- [Instructions to follow]:
Each line in the data must be reproduced as written, except for any picture.

- [Data extracts]:

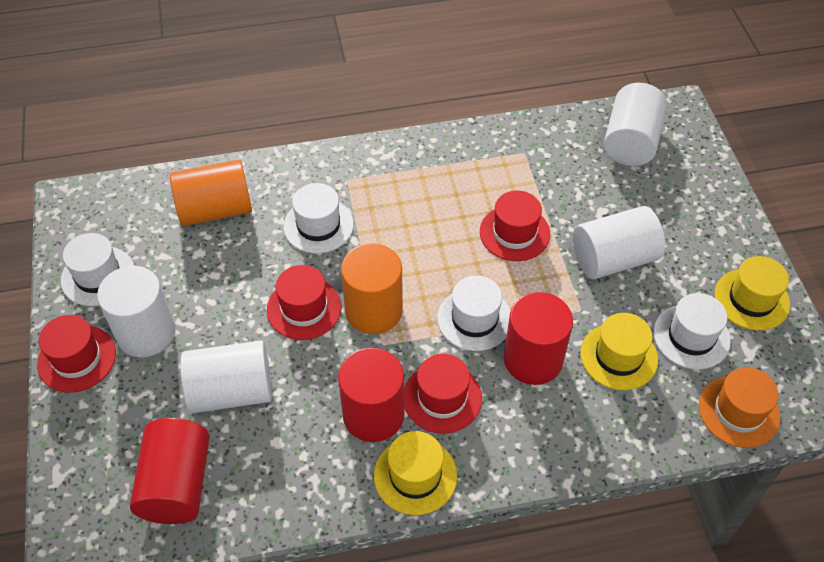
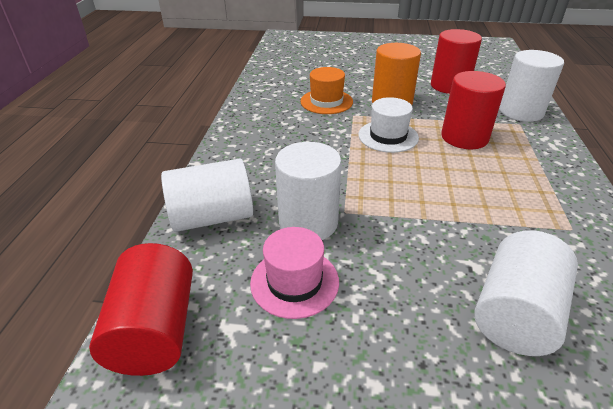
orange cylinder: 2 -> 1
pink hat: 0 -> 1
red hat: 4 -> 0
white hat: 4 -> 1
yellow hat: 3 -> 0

- [Answer box]:
orange cylinder: 2 -> 1
pink hat: 0 -> 1
red hat: 4 -> 0
white hat: 4 -> 1
yellow hat: 3 -> 0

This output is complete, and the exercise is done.